(Records provided):
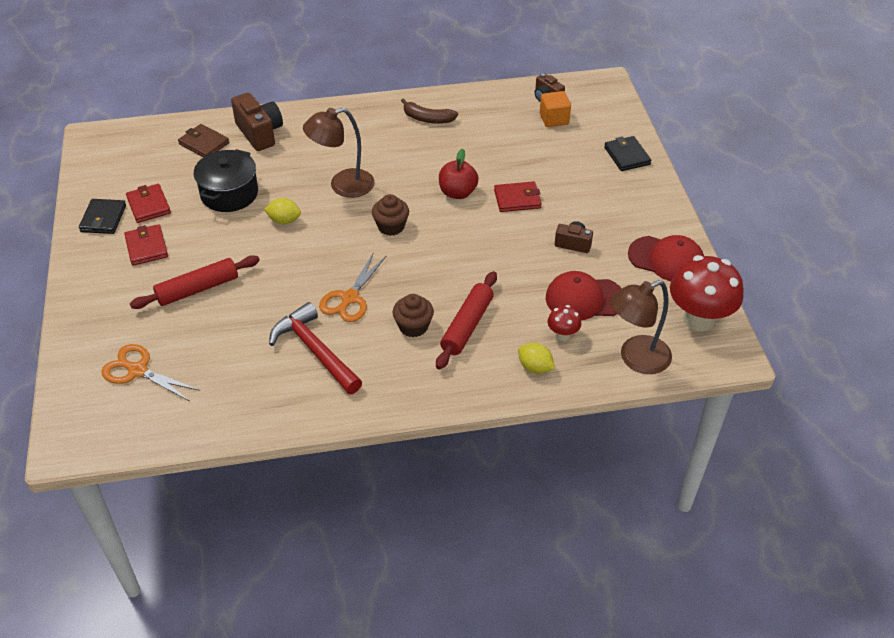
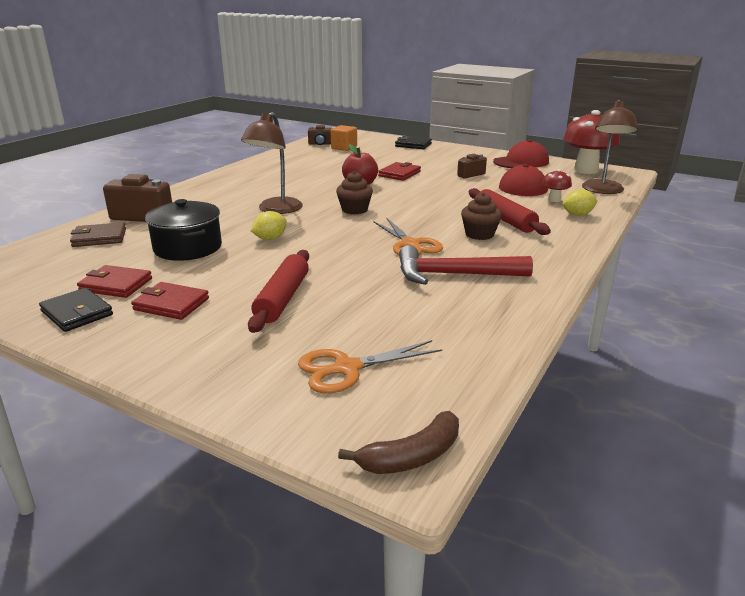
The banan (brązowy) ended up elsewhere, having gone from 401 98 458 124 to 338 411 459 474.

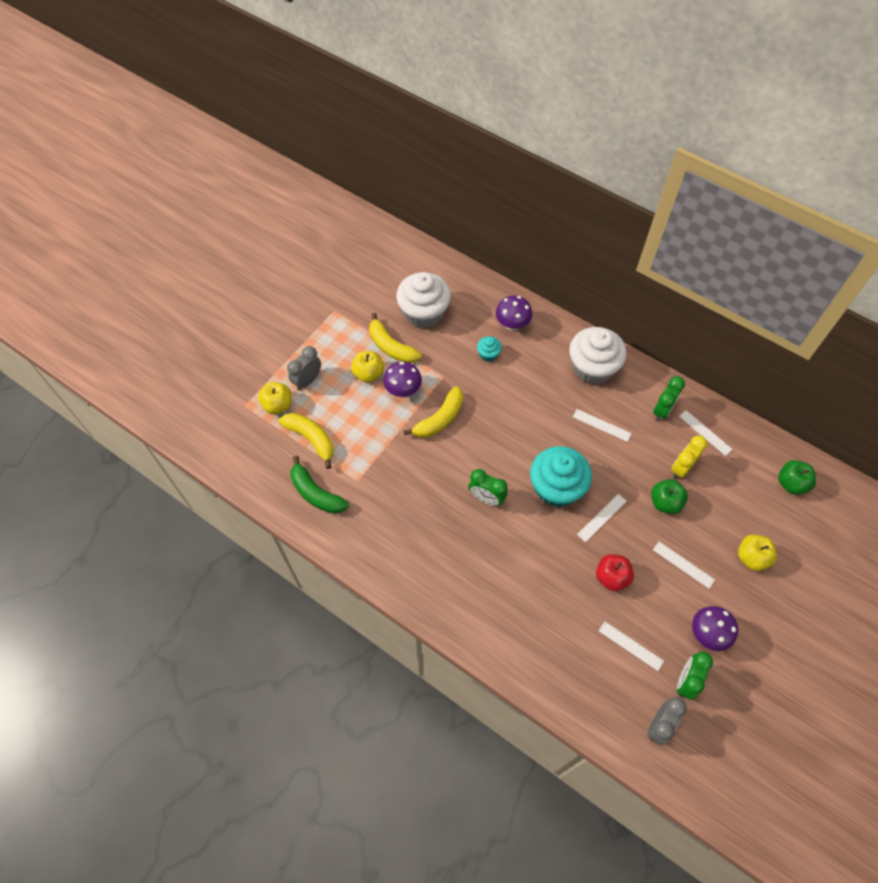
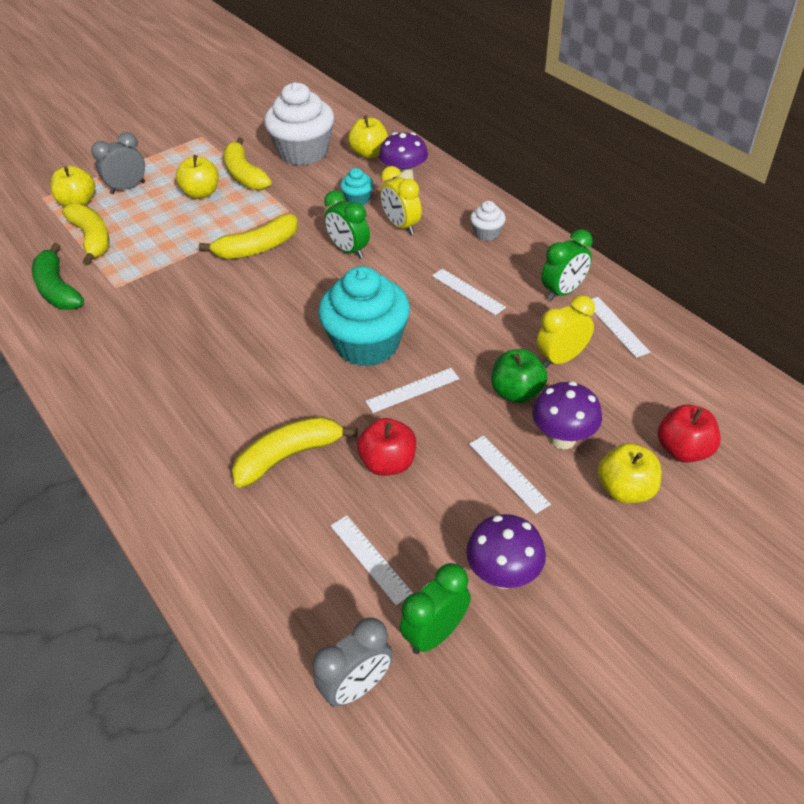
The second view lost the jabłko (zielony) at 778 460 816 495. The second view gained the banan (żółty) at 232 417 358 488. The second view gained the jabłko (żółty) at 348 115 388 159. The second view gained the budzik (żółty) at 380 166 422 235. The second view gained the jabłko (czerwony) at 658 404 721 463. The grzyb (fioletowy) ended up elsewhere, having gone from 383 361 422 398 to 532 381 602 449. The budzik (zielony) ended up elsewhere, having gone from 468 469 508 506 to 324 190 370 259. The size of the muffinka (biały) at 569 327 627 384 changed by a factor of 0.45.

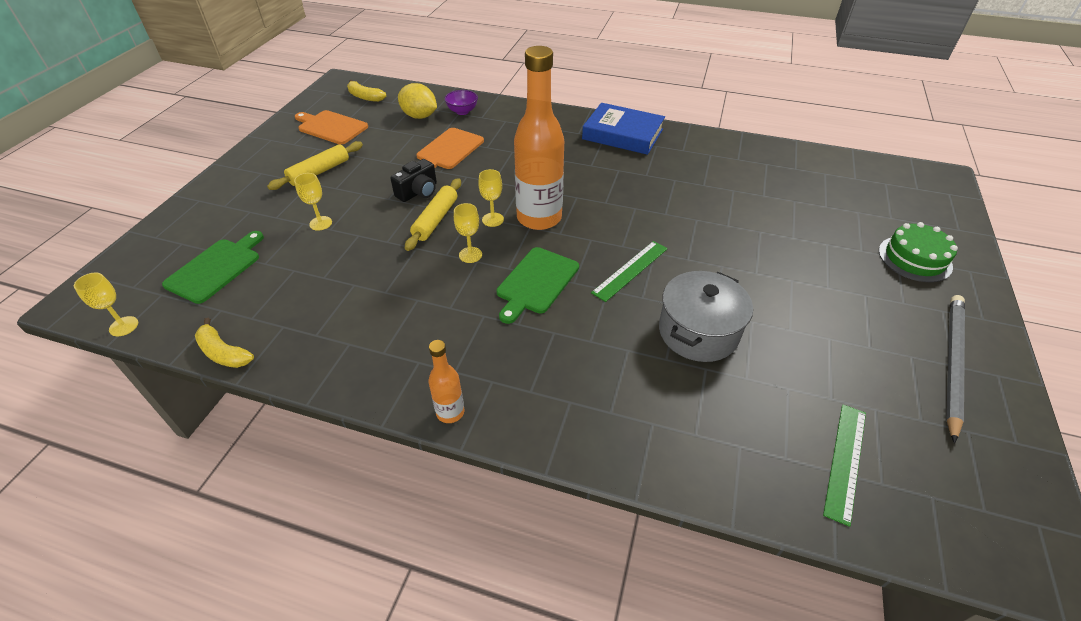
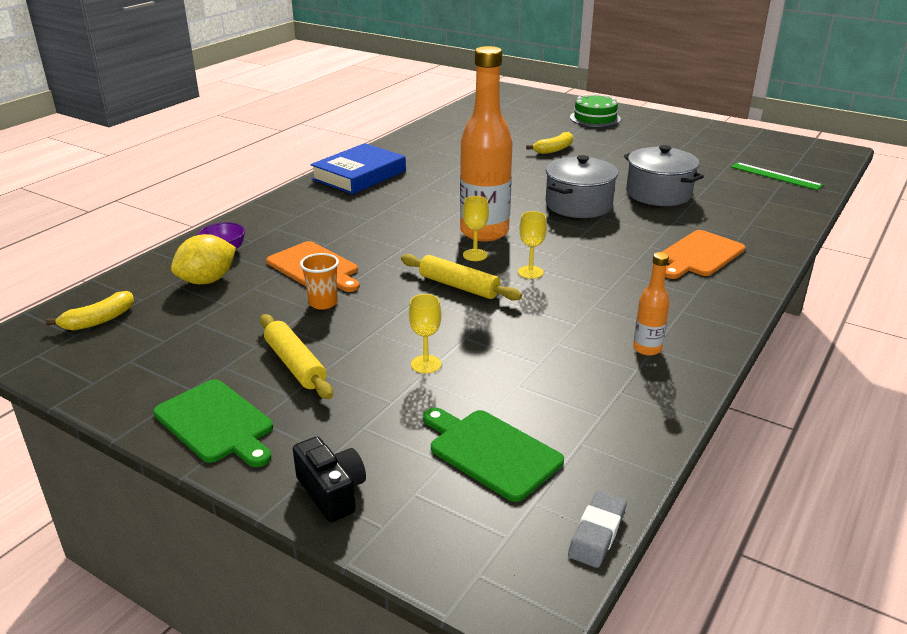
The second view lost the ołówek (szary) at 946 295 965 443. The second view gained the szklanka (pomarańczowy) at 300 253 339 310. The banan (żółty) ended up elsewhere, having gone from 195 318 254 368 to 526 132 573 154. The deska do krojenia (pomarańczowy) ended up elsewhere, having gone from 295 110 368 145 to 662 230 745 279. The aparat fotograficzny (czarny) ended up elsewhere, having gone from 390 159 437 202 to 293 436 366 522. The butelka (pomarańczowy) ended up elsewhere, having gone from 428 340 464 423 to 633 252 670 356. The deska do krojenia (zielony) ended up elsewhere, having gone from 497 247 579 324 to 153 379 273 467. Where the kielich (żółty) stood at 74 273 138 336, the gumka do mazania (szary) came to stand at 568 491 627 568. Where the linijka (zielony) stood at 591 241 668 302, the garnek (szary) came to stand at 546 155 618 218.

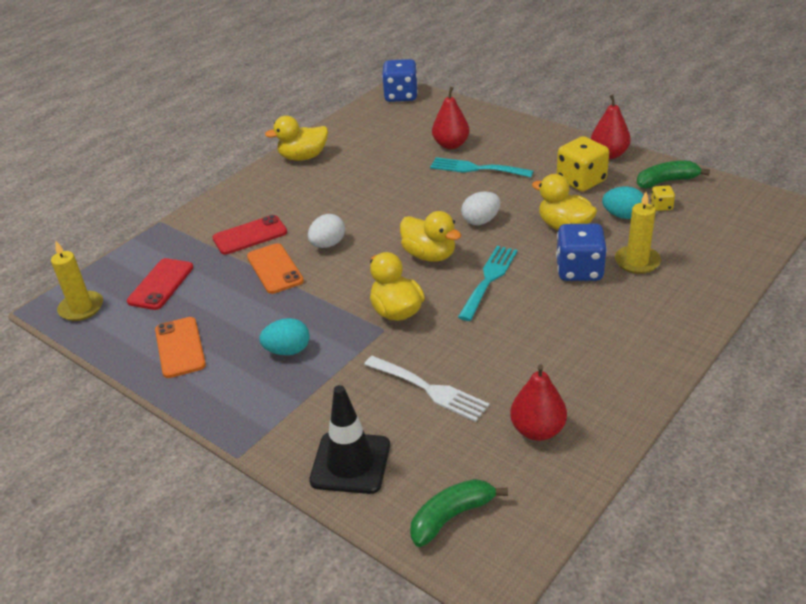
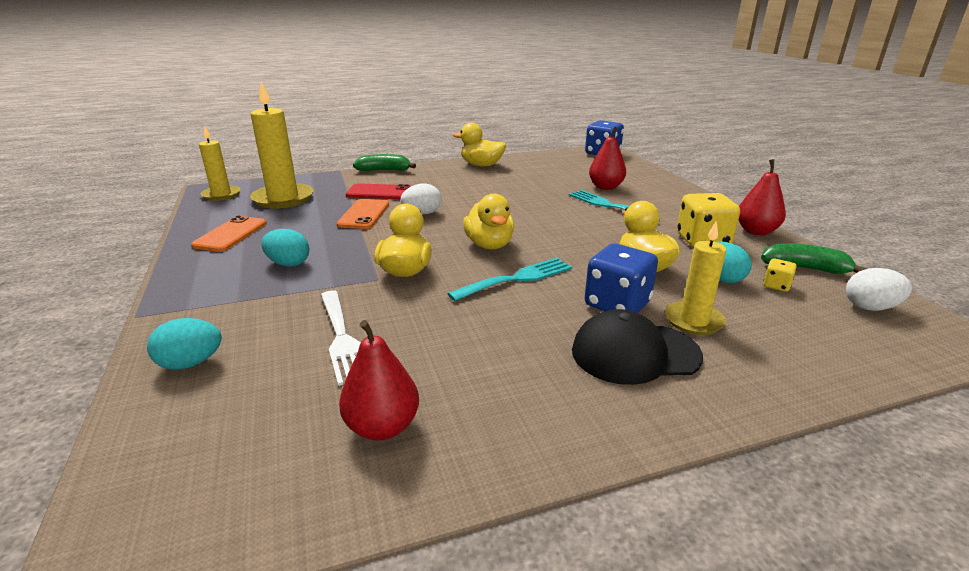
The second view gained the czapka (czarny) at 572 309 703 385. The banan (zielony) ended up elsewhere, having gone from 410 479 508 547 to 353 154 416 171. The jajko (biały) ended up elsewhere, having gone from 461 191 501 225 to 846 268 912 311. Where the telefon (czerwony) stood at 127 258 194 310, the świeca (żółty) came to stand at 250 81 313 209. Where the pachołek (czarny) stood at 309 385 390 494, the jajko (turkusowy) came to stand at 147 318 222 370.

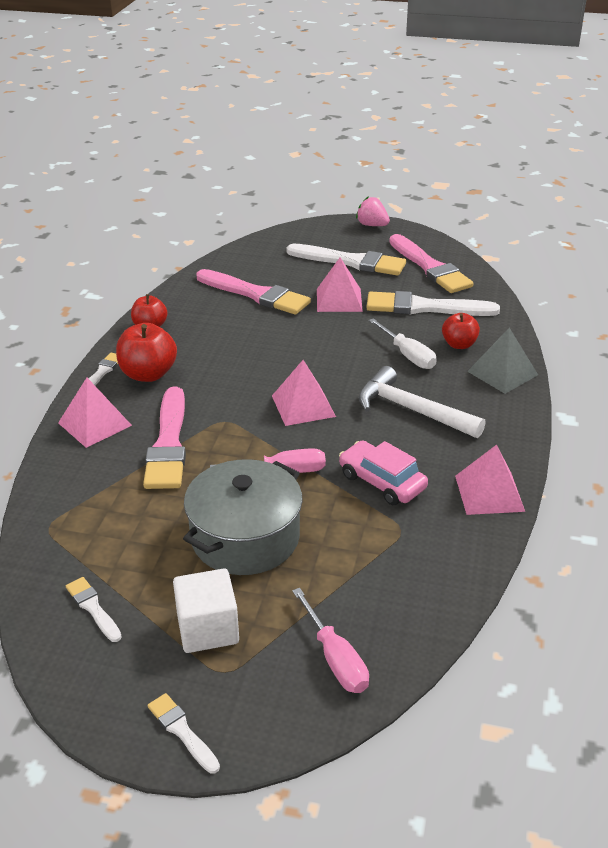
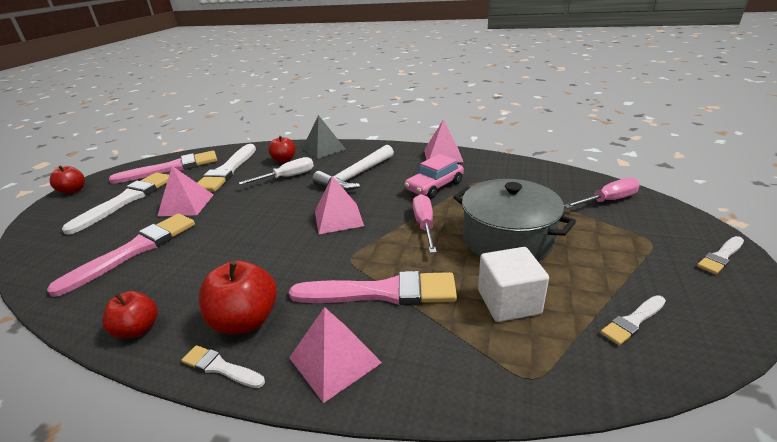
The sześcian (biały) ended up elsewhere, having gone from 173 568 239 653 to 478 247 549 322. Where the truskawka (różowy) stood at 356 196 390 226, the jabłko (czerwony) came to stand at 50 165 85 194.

(The problem): The first line of the listing through the line with "The second view lost the jabłko": repeat exactly that span and nothing more, skipping pictures.

(Finished exercise):
The banan (brązowy) ended up elsewhere, having gone from 401 98 458 124 to 338 411 459 474.

The second view lost the jabłko (zielony) at 778 460 816 495. The second view gained the banan (żółty) at 232 417 358 488. The second view gained the jabłko (żółty) at 348 115 388 159. The second view gained the budzik (żółty) at 380 166 422 235. The second view gained the jabłko (czerwony) at 658 404 721 463. The grzyb (fioletowy) ended up elsewhere, having gone from 383 361 422 398 to 532 381 602 449. The budzik (zielony) ended up elsewhere, having gone from 468 469 508 506 to 324 190 370 259. The size of the muffinka (biały) at 569 327 627 384 changed by a factor of 0.45.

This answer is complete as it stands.